## GIVEN TASK
Copy every one of the records below word for word, line by line.

## INPUT
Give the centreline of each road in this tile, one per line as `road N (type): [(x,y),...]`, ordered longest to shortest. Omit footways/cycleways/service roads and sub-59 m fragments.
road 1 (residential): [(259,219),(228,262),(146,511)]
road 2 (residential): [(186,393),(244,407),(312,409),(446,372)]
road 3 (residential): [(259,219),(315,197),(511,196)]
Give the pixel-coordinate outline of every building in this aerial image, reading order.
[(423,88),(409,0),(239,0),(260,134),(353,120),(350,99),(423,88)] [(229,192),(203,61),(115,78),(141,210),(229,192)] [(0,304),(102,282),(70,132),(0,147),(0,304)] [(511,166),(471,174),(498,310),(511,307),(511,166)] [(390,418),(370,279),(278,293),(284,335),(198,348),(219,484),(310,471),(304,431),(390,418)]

## FINAL RESULT
Give the centreline of each road in this tile, one per line as `road N (type): [(x,y),...]`, ordered longest to shortest. Omit footways/cycleways/service roads and sub-59 m fragments.
road 1 (residential): [(259,219),(228,262),(146,511)]
road 2 (residential): [(186,393),(244,407),(312,409),(446,372)]
road 3 (residential): [(259,219),(315,197),(511,196)]
Give the pixel-coordinate outline of every building in this aerial image, reading order.
[(423,88),(409,0),(239,0),(260,134),(353,120),(350,99),(423,88)] [(229,192),(203,61),(115,78),(141,210),(229,192)] [(0,304),(102,282),(70,132),(0,147),(0,304)] [(511,166),(471,174),(498,310),(511,307),(511,166)] [(390,418),(370,279),(278,293),(284,335),(198,348),(219,484),(310,471),(304,431),(390,418)]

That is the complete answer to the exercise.